--- START ---

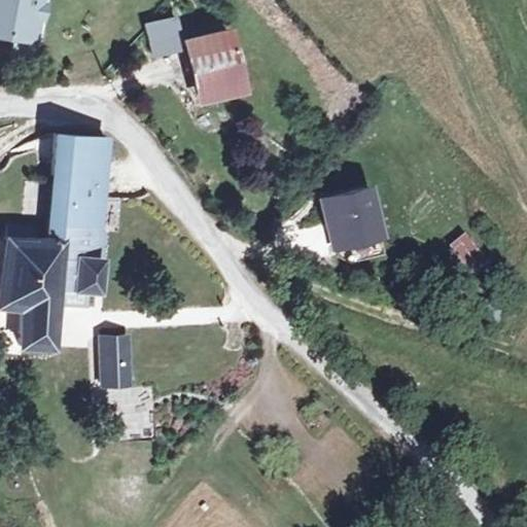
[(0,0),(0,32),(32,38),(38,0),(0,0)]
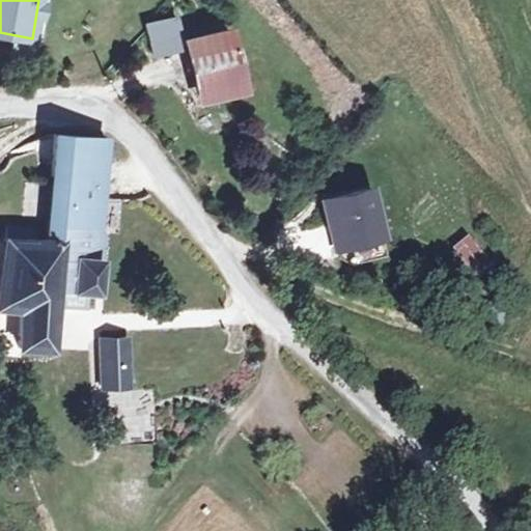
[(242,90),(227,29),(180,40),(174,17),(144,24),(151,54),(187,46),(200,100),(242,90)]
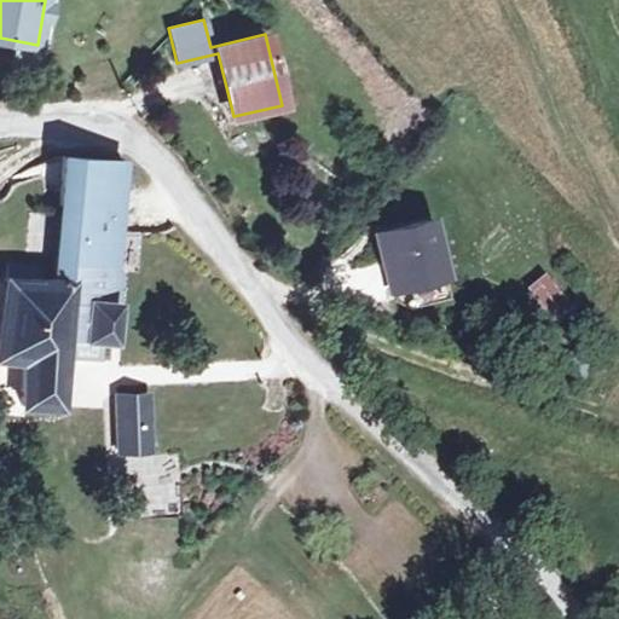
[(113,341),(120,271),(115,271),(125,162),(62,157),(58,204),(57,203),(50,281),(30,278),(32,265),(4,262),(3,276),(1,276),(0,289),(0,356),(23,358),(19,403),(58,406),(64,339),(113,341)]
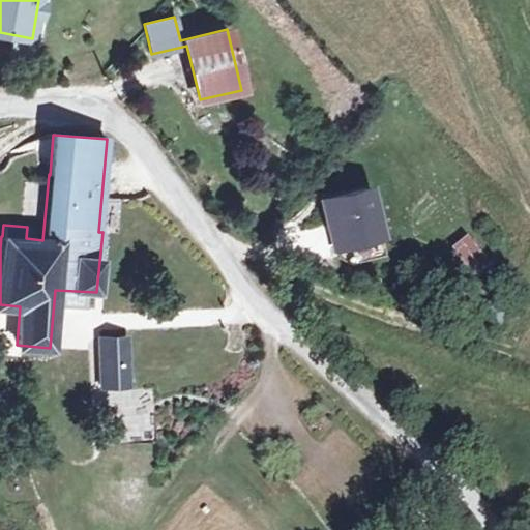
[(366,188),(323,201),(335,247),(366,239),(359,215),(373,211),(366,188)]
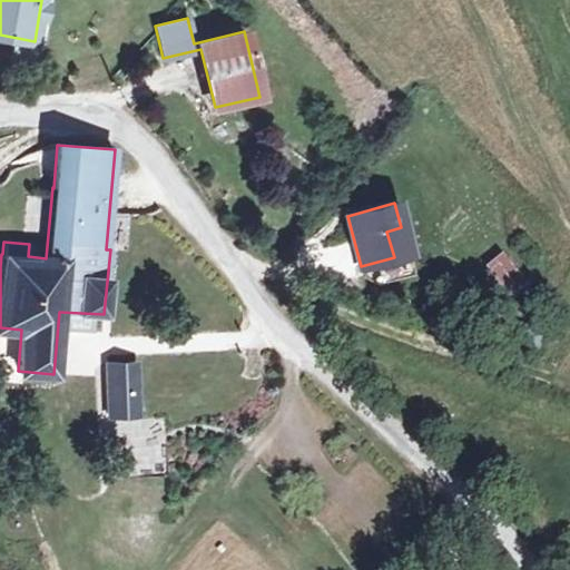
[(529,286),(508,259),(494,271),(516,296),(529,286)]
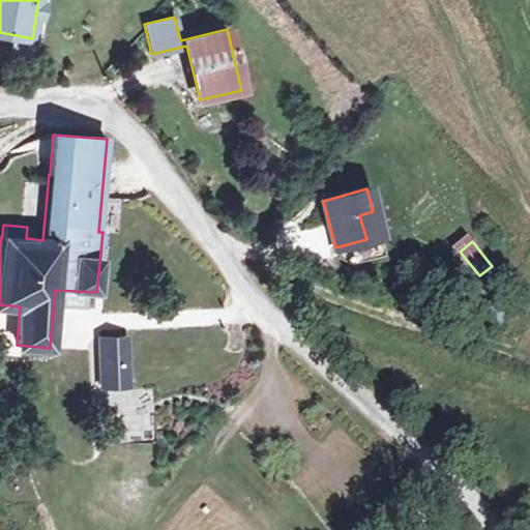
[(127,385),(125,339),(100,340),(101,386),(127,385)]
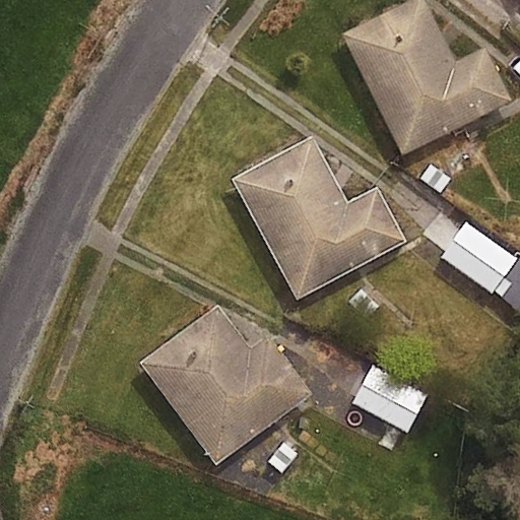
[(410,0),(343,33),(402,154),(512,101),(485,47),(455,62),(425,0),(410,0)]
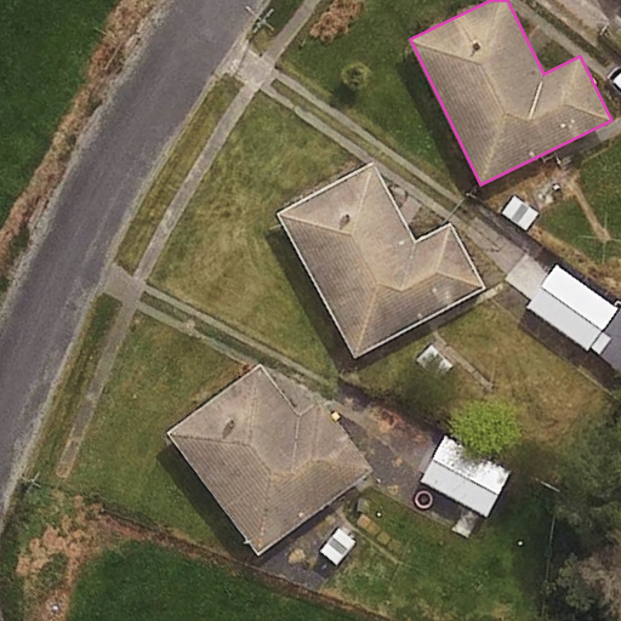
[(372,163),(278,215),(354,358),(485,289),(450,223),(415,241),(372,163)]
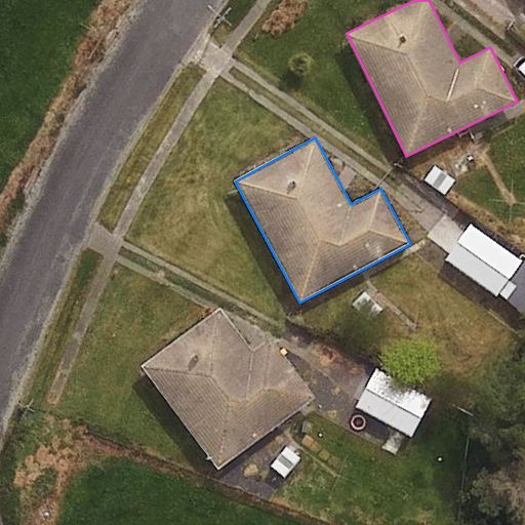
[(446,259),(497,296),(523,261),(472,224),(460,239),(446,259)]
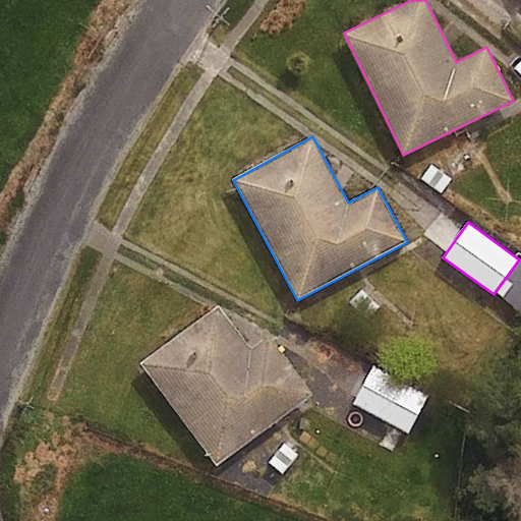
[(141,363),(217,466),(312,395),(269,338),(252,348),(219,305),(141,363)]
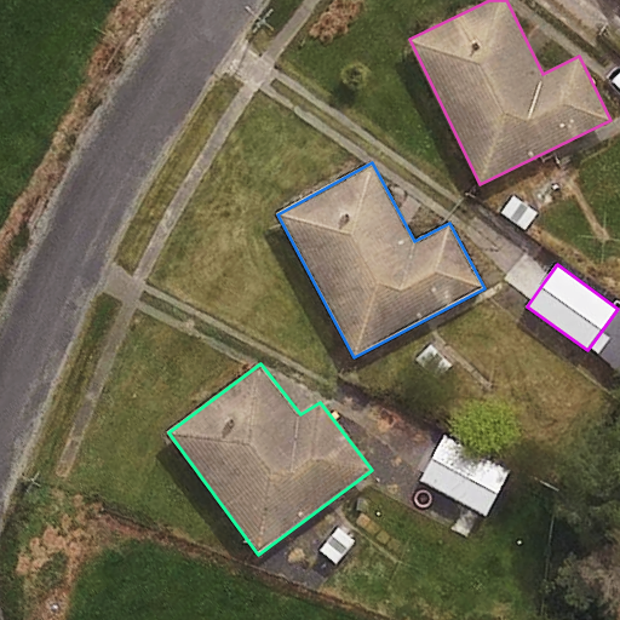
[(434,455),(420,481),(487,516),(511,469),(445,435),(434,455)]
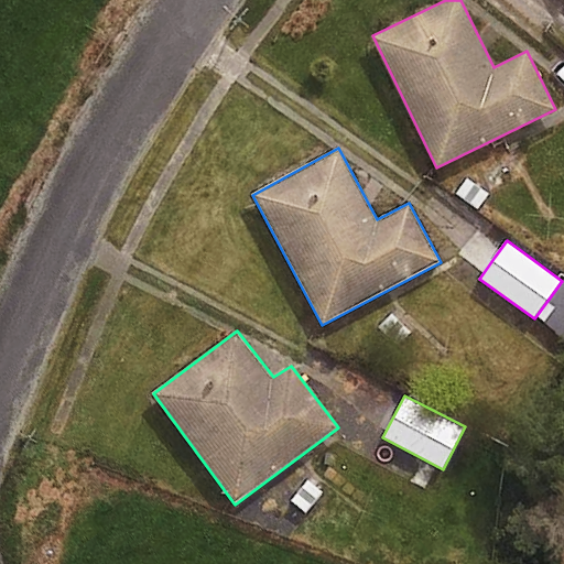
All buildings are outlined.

--- END ---
--- START ---

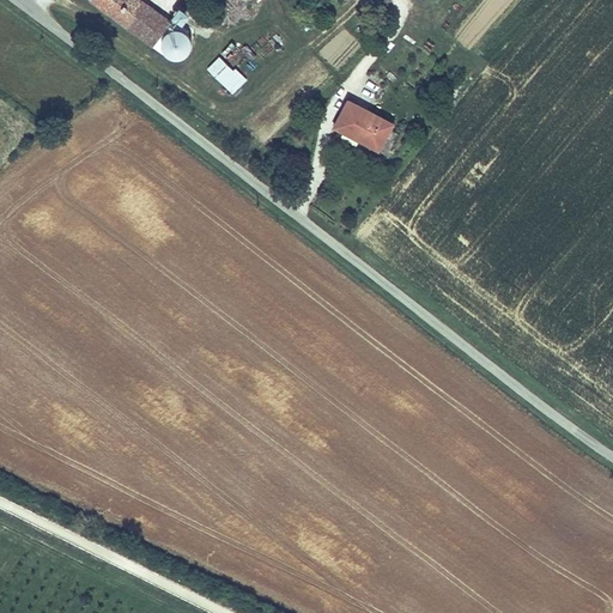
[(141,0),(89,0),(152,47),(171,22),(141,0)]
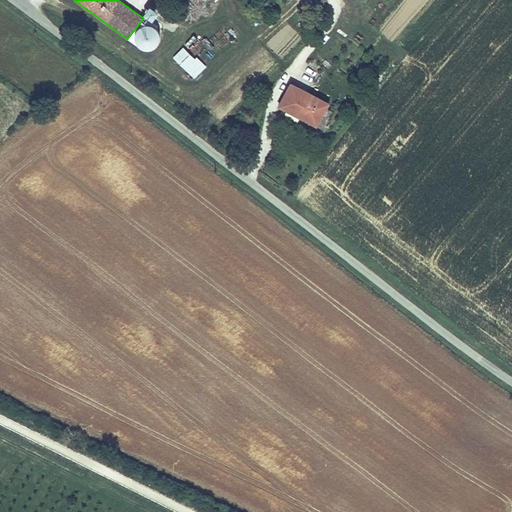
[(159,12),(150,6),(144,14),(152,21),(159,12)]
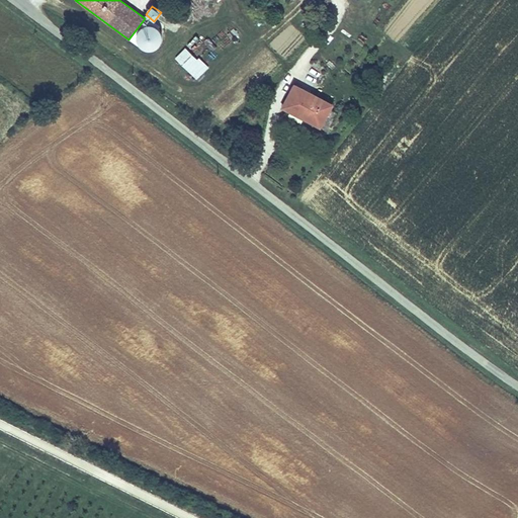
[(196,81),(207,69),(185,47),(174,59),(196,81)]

--- END ---

Beginning with the line above that has "[(0,0),(0,32),(32,38),(38,0),(0,0)]" and going on through the line that has "All buildings are outlined.", retype every line exactly and add nothing else; drop the pictures.

[(0,0),(0,32),(32,38),(38,0),(0,0)]
[(242,90),(227,29),(180,40),(174,17),(144,24),(151,54),(187,46),(200,100),(242,90)]
[(113,341),(120,271),(115,271),(125,162),(62,157),(58,204),(57,203),(50,281),(30,278),(32,265),(4,262),(3,276),(1,276),(0,289),(0,356),(23,358),(19,403),(58,406),(64,339),(113,341)]
[(366,188),(323,201),(335,247),(366,239),(359,215),(373,211),(366,188)]
[(529,286),(508,259),(494,271),(516,296),(529,286)]
[(127,385),(125,339),(100,340),(101,386),(127,385)]
[(410,0),(343,33),(402,154),(512,101),(485,47),(455,62),(425,0),(410,0)]
[(372,163),(278,215),(354,358),(485,289),(450,223),(415,241),(372,163)]
[(446,259),(497,296),(523,261),(472,224),(460,239),(446,259)]
[(141,363),(217,466),(312,395),(269,338),(252,348),(219,305),(141,363)]
[(434,455),(420,481),(487,516),(511,469),(445,435),(434,455)]
All buildings are outlined.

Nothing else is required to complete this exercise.